**Your instructions**
Output exactly those lines of the data that lie between the line containing "tan 1x4 brick" and the final line, both ends counted.

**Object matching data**
□ □ □ □ □ □ □
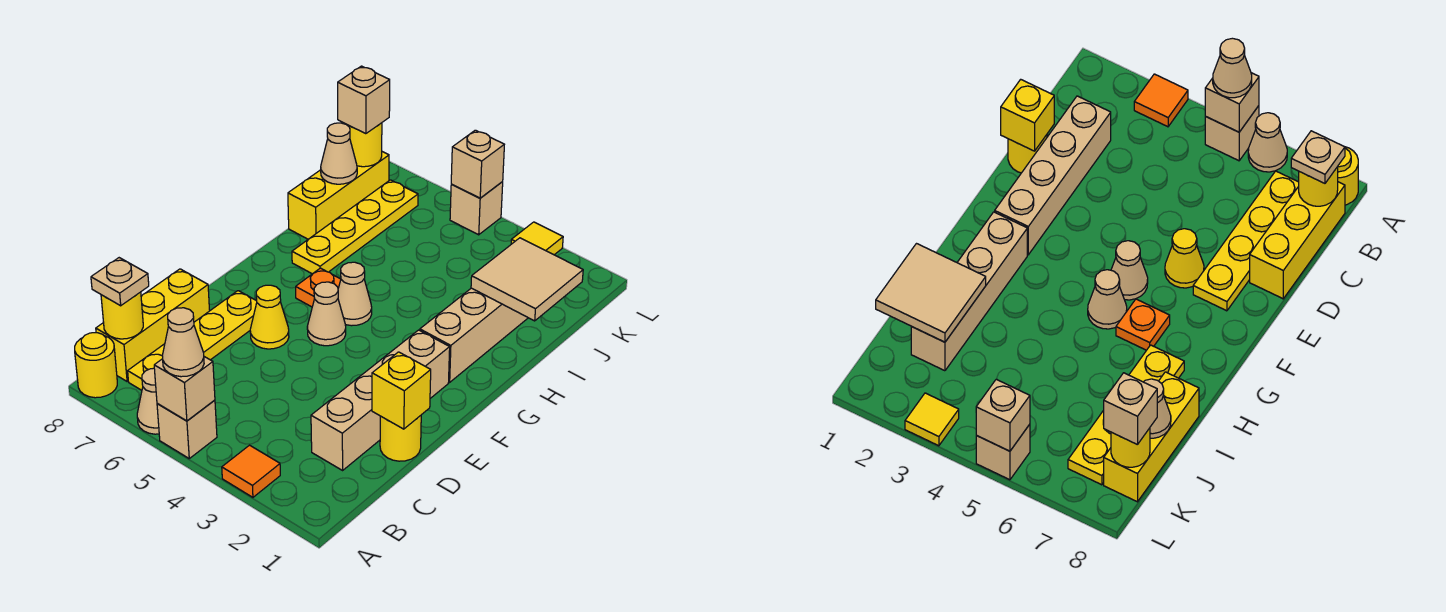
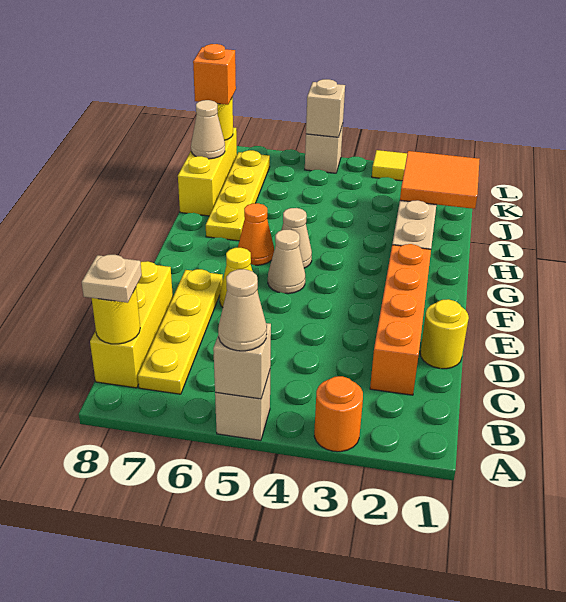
orange 1x1 tile [222,445,280,497] -> orange 1x1 round brick [314,376,363,452]
tan 1x1 cone [137,368,159,434] -> none
yellow 1x1 round brick [75,333,117,398] -> none
tan 1x4 brick [311,330,450,470] -> orange 1x4 brick [370,244,431,395]
yellow 1x1 brick [372,352,431,429] -> none
orange 1x1 plate [296,268,341,307] -> orange 1x1 cone [238,203,274,265]
tan 2x2 tile [471,238,583,321] -> orange 2x2 tile [400,151,480,209]
tan 1x1 brick [338,66,390,134] -> orange 1x1 brick [193,44,236,105]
□ □ □ □ □ □ □
**Result**
tan 1x4 brick [311,330,450,470] -> orange 1x4 brick [370,244,431,395]
yellow 1x1 brick [372,352,431,429] -> none
orange 1x1 plate [296,268,341,307] -> orange 1x1 cone [238,203,274,265]
tan 2x2 tile [471,238,583,321] -> orange 2x2 tile [400,151,480,209]
tan 1x1 brick [338,66,390,134] -> orange 1x1 brick [193,44,236,105]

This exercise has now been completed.